(Collection entries)
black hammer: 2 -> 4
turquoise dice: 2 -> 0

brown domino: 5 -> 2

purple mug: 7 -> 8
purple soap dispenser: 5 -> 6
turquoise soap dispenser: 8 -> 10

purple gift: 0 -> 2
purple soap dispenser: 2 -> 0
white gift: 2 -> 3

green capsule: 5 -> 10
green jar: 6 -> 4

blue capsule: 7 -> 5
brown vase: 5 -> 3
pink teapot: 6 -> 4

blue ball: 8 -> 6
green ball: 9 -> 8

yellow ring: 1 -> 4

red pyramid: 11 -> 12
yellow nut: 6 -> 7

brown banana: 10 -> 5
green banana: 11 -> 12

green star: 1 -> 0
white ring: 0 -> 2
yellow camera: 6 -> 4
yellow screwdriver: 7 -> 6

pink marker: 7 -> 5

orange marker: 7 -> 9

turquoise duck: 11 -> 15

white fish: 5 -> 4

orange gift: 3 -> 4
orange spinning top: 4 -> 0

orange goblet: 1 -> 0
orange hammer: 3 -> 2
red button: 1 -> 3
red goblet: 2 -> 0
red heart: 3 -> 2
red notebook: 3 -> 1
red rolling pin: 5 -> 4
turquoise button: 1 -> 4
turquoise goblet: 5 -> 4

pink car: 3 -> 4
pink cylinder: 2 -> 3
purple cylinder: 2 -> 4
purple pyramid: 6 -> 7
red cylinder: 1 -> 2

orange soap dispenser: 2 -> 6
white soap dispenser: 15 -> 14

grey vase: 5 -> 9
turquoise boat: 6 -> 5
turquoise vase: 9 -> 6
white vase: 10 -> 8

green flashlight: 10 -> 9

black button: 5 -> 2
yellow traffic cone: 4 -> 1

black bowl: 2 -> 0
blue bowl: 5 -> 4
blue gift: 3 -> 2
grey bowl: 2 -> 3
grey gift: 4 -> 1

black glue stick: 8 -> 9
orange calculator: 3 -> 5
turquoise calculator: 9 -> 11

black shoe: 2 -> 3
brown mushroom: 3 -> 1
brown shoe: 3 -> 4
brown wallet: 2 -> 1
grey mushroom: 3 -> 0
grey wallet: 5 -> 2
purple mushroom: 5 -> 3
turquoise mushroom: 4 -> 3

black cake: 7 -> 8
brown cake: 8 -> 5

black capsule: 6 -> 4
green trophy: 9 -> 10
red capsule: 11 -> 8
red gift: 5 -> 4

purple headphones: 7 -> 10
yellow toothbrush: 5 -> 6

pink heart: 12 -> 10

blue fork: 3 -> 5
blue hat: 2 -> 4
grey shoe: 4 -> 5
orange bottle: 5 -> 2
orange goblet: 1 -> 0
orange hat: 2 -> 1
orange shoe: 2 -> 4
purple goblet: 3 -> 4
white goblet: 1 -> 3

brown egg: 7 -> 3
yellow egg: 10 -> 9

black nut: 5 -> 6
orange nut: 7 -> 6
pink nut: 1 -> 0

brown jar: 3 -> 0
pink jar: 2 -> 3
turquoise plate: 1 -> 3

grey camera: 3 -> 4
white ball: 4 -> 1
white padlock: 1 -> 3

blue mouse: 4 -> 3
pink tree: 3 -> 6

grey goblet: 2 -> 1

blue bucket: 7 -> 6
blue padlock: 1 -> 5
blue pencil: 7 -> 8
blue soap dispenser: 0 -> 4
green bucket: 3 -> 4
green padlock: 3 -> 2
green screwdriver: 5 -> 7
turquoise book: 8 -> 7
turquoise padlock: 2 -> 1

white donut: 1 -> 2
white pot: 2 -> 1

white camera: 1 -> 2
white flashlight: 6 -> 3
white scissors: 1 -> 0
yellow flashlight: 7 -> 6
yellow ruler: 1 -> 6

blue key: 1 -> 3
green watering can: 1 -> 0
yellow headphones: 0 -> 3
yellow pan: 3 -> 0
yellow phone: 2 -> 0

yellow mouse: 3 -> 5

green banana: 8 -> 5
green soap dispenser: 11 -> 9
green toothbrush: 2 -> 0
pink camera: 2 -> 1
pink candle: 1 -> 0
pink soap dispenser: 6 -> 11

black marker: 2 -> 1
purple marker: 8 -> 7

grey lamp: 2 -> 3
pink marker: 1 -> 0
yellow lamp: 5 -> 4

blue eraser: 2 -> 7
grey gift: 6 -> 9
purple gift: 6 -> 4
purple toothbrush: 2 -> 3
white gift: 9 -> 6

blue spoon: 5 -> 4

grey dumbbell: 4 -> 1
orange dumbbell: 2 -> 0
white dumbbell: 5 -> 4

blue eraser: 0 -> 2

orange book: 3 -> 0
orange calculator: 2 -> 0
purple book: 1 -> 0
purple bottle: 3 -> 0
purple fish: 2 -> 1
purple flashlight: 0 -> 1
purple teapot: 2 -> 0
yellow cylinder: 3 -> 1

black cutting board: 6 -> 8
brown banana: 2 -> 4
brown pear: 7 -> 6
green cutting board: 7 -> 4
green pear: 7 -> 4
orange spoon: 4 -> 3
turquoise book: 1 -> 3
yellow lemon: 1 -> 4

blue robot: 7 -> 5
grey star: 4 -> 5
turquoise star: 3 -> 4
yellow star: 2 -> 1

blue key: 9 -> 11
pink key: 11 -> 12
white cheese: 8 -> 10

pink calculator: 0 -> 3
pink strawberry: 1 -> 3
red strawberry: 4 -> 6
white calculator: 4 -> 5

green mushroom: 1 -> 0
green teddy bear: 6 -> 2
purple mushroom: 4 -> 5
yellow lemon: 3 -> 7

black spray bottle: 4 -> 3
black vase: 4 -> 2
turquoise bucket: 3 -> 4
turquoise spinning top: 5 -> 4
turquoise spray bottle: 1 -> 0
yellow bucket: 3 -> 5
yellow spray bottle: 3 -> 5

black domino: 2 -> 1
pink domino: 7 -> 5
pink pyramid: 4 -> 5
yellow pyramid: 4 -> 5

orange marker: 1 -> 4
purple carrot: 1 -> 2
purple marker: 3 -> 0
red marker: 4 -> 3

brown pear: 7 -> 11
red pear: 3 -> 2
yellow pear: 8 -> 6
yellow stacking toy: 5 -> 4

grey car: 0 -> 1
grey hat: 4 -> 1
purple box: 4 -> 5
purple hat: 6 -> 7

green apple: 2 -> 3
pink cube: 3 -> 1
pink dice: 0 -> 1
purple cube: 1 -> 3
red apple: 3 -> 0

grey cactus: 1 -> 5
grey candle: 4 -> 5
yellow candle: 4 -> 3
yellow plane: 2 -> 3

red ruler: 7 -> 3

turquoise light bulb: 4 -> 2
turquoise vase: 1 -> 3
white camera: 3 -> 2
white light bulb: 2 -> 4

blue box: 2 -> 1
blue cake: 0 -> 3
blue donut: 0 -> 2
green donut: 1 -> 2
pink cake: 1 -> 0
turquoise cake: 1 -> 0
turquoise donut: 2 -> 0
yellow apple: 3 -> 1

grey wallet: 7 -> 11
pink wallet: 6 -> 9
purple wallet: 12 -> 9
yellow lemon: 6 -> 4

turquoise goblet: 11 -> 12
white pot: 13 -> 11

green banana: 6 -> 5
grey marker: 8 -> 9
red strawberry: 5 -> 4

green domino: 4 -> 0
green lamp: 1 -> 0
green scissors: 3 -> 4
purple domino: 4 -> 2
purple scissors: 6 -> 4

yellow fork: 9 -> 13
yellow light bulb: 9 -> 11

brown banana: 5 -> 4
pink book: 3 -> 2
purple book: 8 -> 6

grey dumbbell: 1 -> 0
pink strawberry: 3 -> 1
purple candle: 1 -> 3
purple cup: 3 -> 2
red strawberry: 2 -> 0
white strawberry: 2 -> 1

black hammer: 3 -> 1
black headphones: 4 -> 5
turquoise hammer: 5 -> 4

[The problem]: Reproduce the full set of entries above exactly, without dropping a line.

[The completed task]:
black hammer: 2 -> 4
turquoise dice: 2 -> 0

brown domino: 5 -> 2

purple mug: 7 -> 8
purple soap dispenser: 5 -> 6
turquoise soap dispenser: 8 -> 10

purple gift: 0 -> 2
purple soap dispenser: 2 -> 0
white gift: 2 -> 3

green capsule: 5 -> 10
green jar: 6 -> 4

blue capsule: 7 -> 5
brown vase: 5 -> 3
pink teapot: 6 -> 4

blue ball: 8 -> 6
green ball: 9 -> 8

yellow ring: 1 -> 4

red pyramid: 11 -> 12
yellow nut: 6 -> 7

brown banana: 10 -> 5
green banana: 11 -> 12

green star: 1 -> 0
white ring: 0 -> 2
yellow camera: 6 -> 4
yellow screwdriver: 7 -> 6

pink marker: 7 -> 5

orange marker: 7 -> 9

turquoise duck: 11 -> 15

white fish: 5 -> 4

orange gift: 3 -> 4
orange spinning top: 4 -> 0

orange goblet: 1 -> 0
orange hammer: 3 -> 2
red button: 1 -> 3
red goblet: 2 -> 0
red heart: 3 -> 2
red notebook: 3 -> 1
red rolling pin: 5 -> 4
turquoise button: 1 -> 4
turquoise goblet: 5 -> 4

pink car: 3 -> 4
pink cylinder: 2 -> 3
purple cylinder: 2 -> 4
purple pyramid: 6 -> 7
red cylinder: 1 -> 2

orange soap dispenser: 2 -> 6
white soap dispenser: 15 -> 14

grey vase: 5 -> 9
turquoise boat: 6 -> 5
turquoise vase: 9 -> 6
white vase: 10 -> 8

green flashlight: 10 -> 9

black button: 5 -> 2
yellow traffic cone: 4 -> 1

black bowl: 2 -> 0
blue bowl: 5 -> 4
blue gift: 3 -> 2
grey bowl: 2 -> 3
grey gift: 4 -> 1

black glue stick: 8 -> 9
orange calculator: 3 -> 5
turquoise calculator: 9 -> 11

black shoe: 2 -> 3
brown mushroom: 3 -> 1
brown shoe: 3 -> 4
brown wallet: 2 -> 1
grey mushroom: 3 -> 0
grey wallet: 5 -> 2
purple mushroom: 5 -> 3
turquoise mushroom: 4 -> 3

black cake: 7 -> 8
brown cake: 8 -> 5

black capsule: 6 -> 4
green trophy: 9 -> 10
red capsule: 11 -> 8
red gift: 5 -> 4

purple headphones: 7 -> 10
yellow toothbrush: 5 -> 6

pink heart: 12 -> 10

blue fork: 3 -> 5
blue hat: 2 -> 4
grey shoe: 4 -> 5
orange bottle: 5 -> 2
orange goblet: 1 -> 0
orange hat: 2 -> 1
orange shoe: 2 -> 4
purple goblet: 3 -> 4
white goblet: 1 -> 3

brown egg: 7 -> 3
yellow egg: 10 -> 9

black nut: 5 -> 6
orange nut: 7 -> 6
pink nut: 1 -> 0

brown jar: 3 -> 0
pink jar: 2 -> 3
turquoise plate: 1 -> 3

grey camera: 3 -> 4
white ball: 4 -> 1
white padlock: 1 -> 3

blue mouse: 4 -> 3
pink tree: 3 -> 6

grey goblet: 2 -> 1

blue bucket: 7 -> 6
blue padlock: 1 -> 5
blue pencil: 7 -> 8
blue soap dispenser: 0 -> 4
green bucket: 3 -> 4
green padlock: 3 -> 2
green screwdriver: 5 -> 7
turquoise book: 8 -> 7
turquoise padlock: 2 -> 1

white donut: 1 -> 2
white pot: 2 -> 1

white camera: 1 -> 2
white flashlight: 6 -> 3
white scissors: 1 -> 0
yellow flashlight: 7 -> 6
yellow ruler: 1 -> 6

blue key: 1 -> 3
green watering can: 1 -> 0
yellow headphones: 0 -> 3
yellow pan: 3 -> 0
yellow phone: 2 -> 0

yellow mouse: 3 -> 5

green banana: 8 -> 5
green soap dispenser: 11 -> 9
green toothbrush: 2 -> 0
pink camera: 2 -> 1
pink candle: 1 -> 0
pink soap dispenser: 6 -> 11

black marker: 2 -> 1
purple marker: 8 -> 7

grey lamp: 2 -> 3
pink marker: 1 -> 0
yellow lamp: 5 -> 4

blue eraser: 2 -> 7
grey gift: 6 -> 9
purple gift: 6 -> 4
purple toothbrush: 2 -> 3
white gift: 9 -> 6

blue spoon: 5 -> 4

grey dumbbell: 4 -> 1
orange dumbbell: 2 -> 0
white dumbbell: 5 -> 4

blue eraser: 0 -> 2

orange book: 3 -> 0
orange calculator: 2 -> 0
purple book: 1 -> 0
purple bottle: 3 -> 0
purple fish: 2 -> 1
purple flashlight: 0 -> 1
purple teapot: 2 -> 0
yellow cylinder: 3 -> 1

black cutting board: 6 -> 8
brown banana: 2 -> 4
brown pear: 7 -> 6
green cutting board: 7 -> 4
green pear: 7 -> 4
orange spoon: 4 -> 3
turquoise book: 1 -> 3
yellow lemon: 1 -> 4

blue robot: 7 -> 5
grey star: 4 -> 5
turquoise star: 3 -> 4
yellow star: 2 -> 1

blue key: 9 -> 11
pink key: 11 -> 12
white cheese: 8 -> 10

pink calculator: 0 -> 3
pink strawberry: 1 -> 3
red strawberry: 4 -> 6
white calculator: 4 -> 5

green mushroom: 1 -> 0
green teddy bear: 6 -> 2
purple mushroom: 4 -> 5
yellow lemon: 3 -> 7

black spray bottle: 4 -> 3
black vase: 4 -> 2
turquoise bucket: 3 -> 4
turquoise spinning top: 5 -> 4
turquoise spray bottle: 1 -> 0
yellow bucket: 3 -> 5
yellow spray bottle: 3 -> 5

black domino: 2 -> 1
pink domino: 7 -> 5
pink pyramid: 4 -> 5
yellow pyramid: 4 -> 5

orange marker: 1 -> 4
purple carrot: 1 -> 2
purple marker: 3 -> 0
red marker: 4 -> 3

brown pear: 7 -> 11
red pear: 3 -> 2
yellow pear: 8 -> 6
yellow stacking toy: 5 -> 4

grey car: 0 -> 1
grey hat: 4 -> 1
purple box: 4 -> 5
purple hat: 6 -> 7

green apple: 2 -> 3
pink cube: 3 -> 1
pink dice: 0 -> 1
purple cube: 1 -> 3
red apple: 3 -> 0

grey cactus: 1 -> 5
grey candle: 4 -> 5
yellow candle: 4 -> 3
yellow plane: 2 -> 3

red ruler: 7 -> 3

turquoise light bulb: 4 -> 2
turquoise vase: 1 -> 3
white camera: 3 -> 2
white light bulb: 2 -> 4

blue box: 2 -> 1
blue cake: 0 -> 3
blue donut: 0 -> 2
green donut: 1 -> 2
pink cake: 1 -> 0
turquoise cake: 1 -> 0
turquoise donut: 2 -> 0
yellow apple: 3 -> 1

grey wallet: 7 -> 11
pink wallet: 6 -> 9
purple wallet: 12 -> 9
yellow lemon: 6 -> 4

turquoise goblet: 11 -> 12
white pot: 13 -> 11

green banana: 6 -> 5
grey marker: 8 -> 9
red strawberry: 5 -> 4

green domino: 4 -> 0
green lamp: 1 -> 0
green scissors: 3 -> 4
purple domino: 4 -> 2
purple scissors: 6 -> 4

yellow fork: 9 -> 13
yellow light bulb: 9 -> 11

brown banana: 5 -> 4
pink book: 3 -> 2
purple book: 8 -> 6

grey dumbbell: 1 -> 0
pink strawberry: 3 -> 1
purple candle: 1 -> 3
purple cup: 3 -> 2
red strawberry: 2 -> 0
white strawberry: 2 -> 1

black hammer: 3 -> 1
black headphones: 4 -> 5
turquoise hammer: 5 -> 4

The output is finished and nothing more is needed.